-- Data records follows --

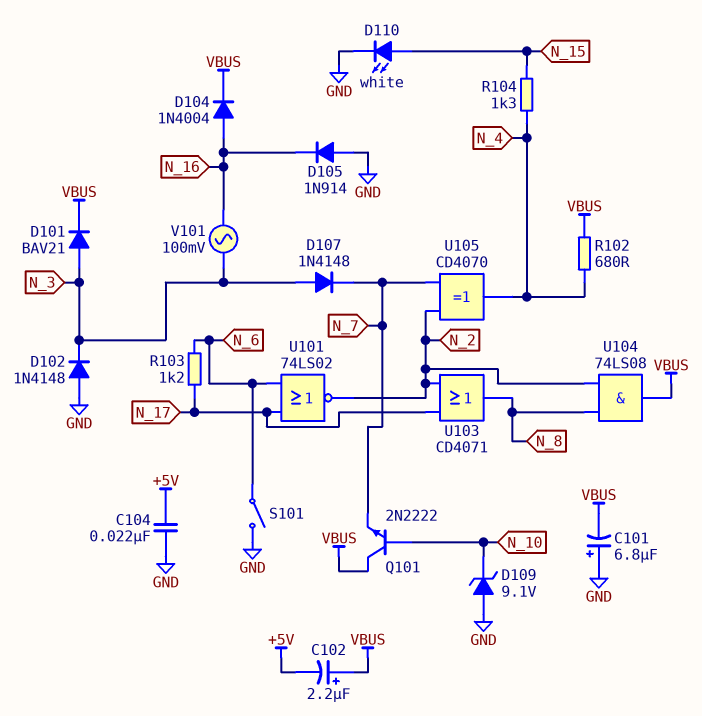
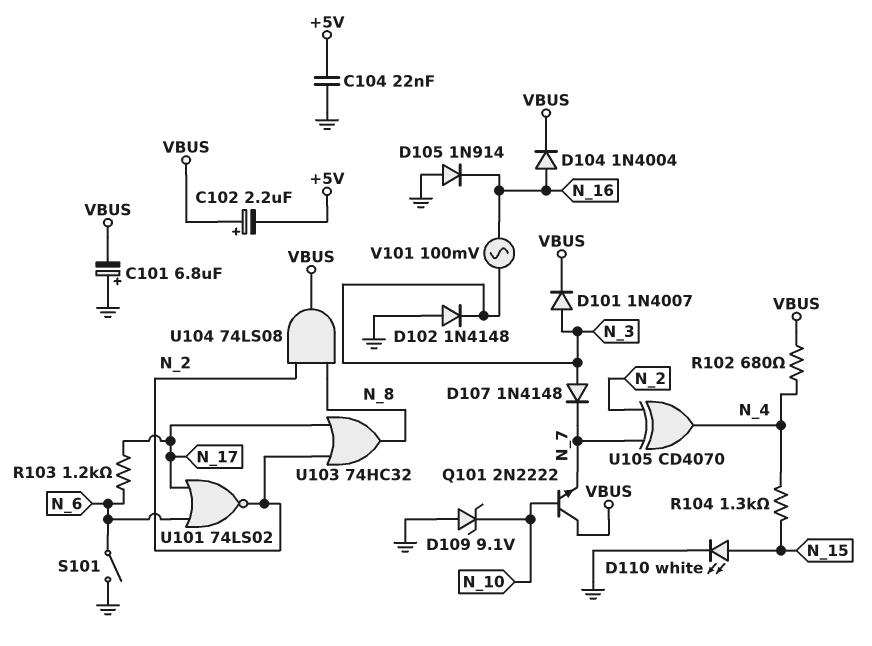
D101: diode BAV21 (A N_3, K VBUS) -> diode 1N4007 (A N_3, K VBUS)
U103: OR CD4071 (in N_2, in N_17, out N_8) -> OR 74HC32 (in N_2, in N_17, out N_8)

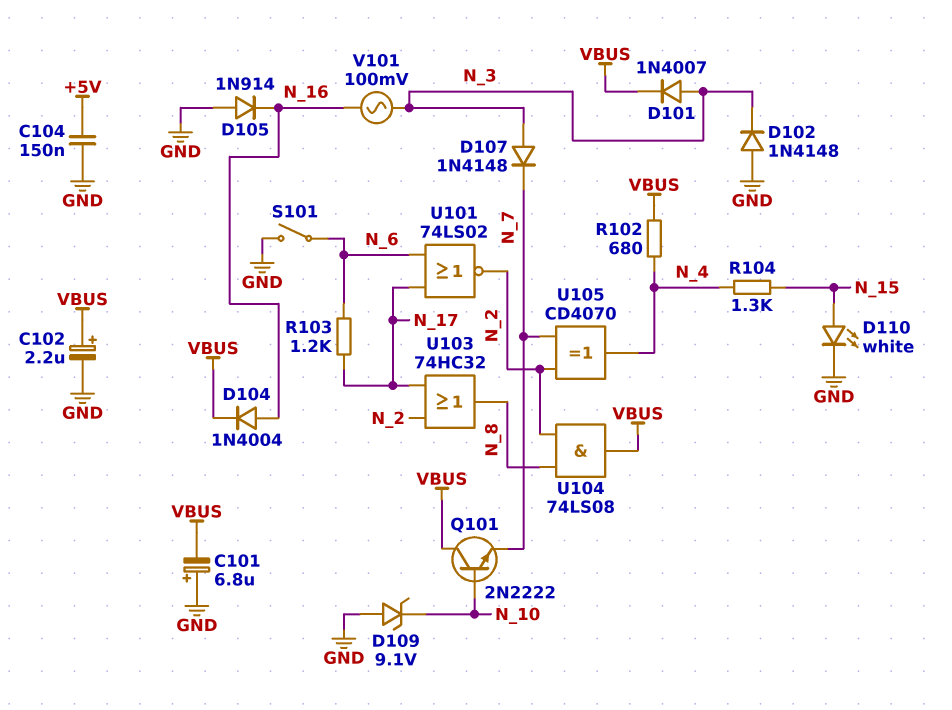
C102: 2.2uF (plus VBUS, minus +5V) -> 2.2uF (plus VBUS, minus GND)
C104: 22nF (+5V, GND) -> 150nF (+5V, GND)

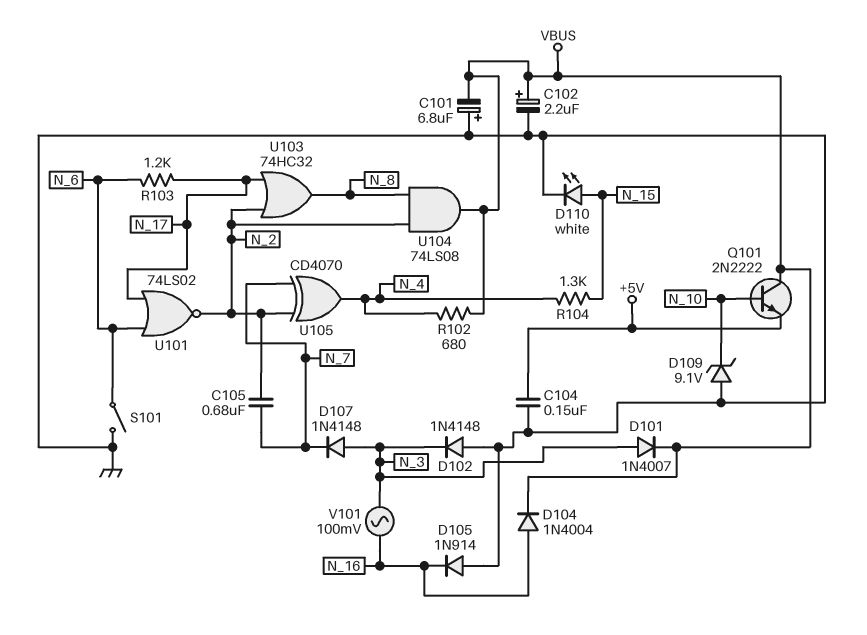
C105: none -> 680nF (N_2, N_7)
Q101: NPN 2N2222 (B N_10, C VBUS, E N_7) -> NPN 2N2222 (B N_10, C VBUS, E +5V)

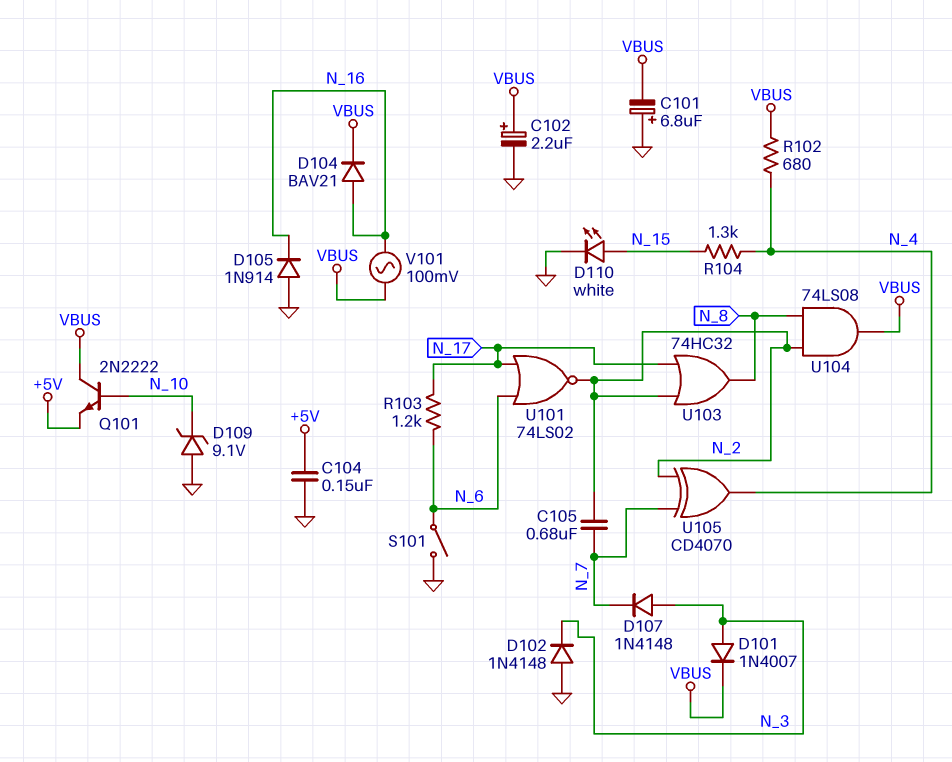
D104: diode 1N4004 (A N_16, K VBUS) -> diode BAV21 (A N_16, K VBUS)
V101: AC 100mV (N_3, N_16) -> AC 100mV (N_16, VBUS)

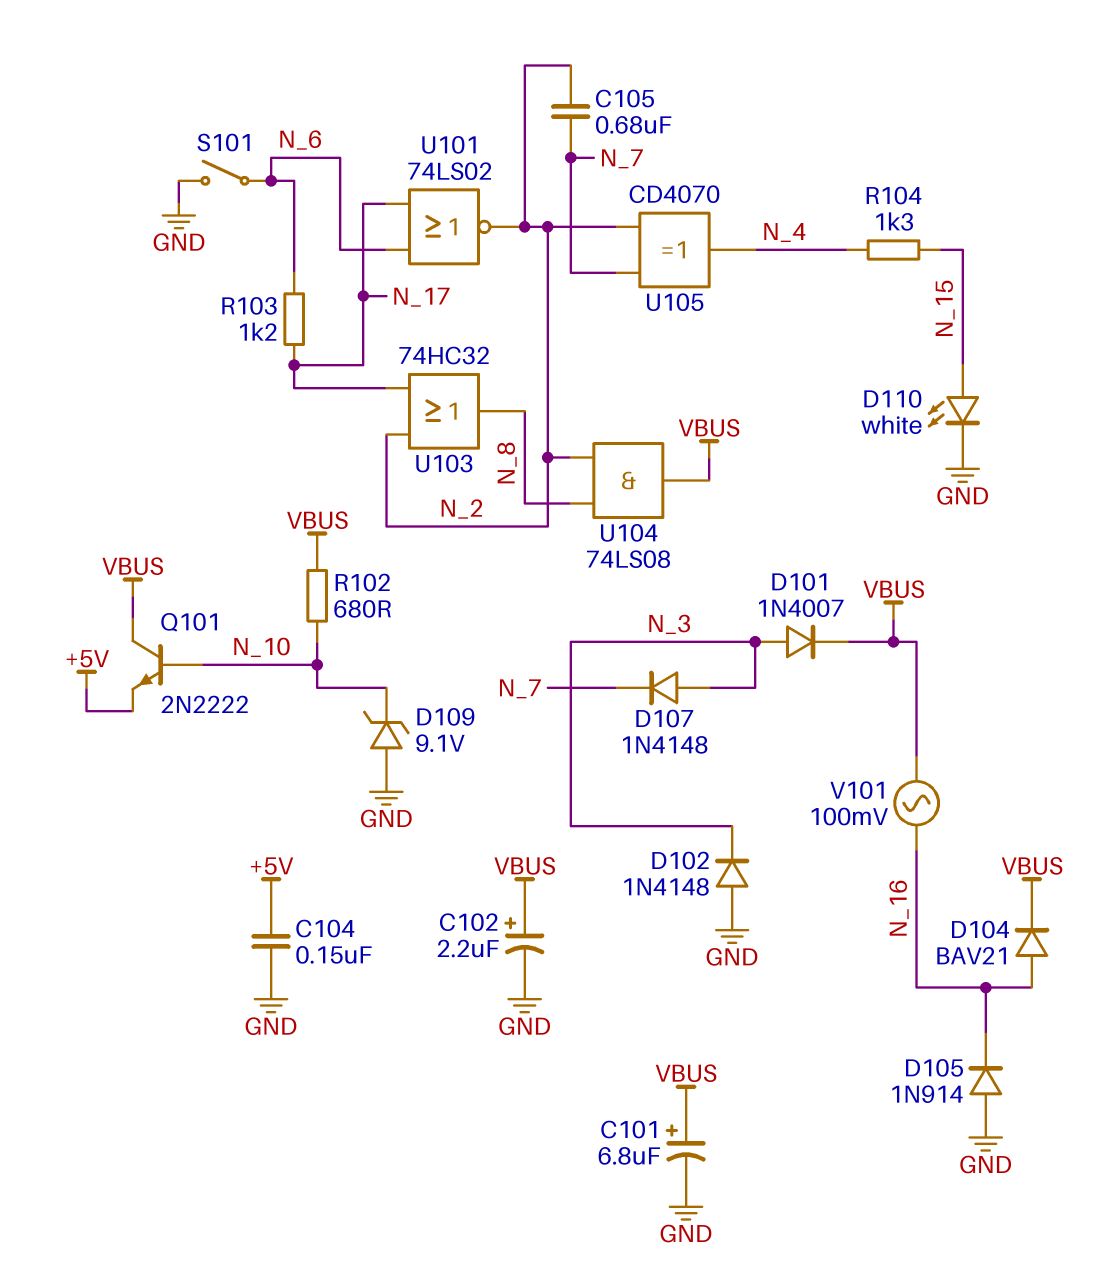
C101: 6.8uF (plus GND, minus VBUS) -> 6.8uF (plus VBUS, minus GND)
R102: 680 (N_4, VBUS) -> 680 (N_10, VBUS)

-- Data records concluded --
-- Data records follows --

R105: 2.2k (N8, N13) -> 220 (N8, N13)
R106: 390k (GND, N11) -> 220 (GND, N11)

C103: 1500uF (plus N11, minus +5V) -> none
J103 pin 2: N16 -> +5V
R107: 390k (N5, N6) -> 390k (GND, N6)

-- Data records concluded --

Task item:
Quote the lines above exactly, starting with the one that has "D104: diode 1N4004" and ending with the one that has "R102: 680 (N_4, VBUS) -> 680 (N_10, VBUS)"; drop the pictures and include nothing else.

Result of this task:
D104: diode 1N4004 (A N_16, K VBUS) -> diode BAV21 (A N_16, K VBUS)
V101: AC 100mV (N_3, N_16) -> AC 100mV (N_16, VBUS)

C101: 6.8uF (plus GND, minus VBUS) -> 6.8uF (plus VBUS, minus GND)
R102: 680 (N_4, VBUS) -> 680 (N_10, VBUS)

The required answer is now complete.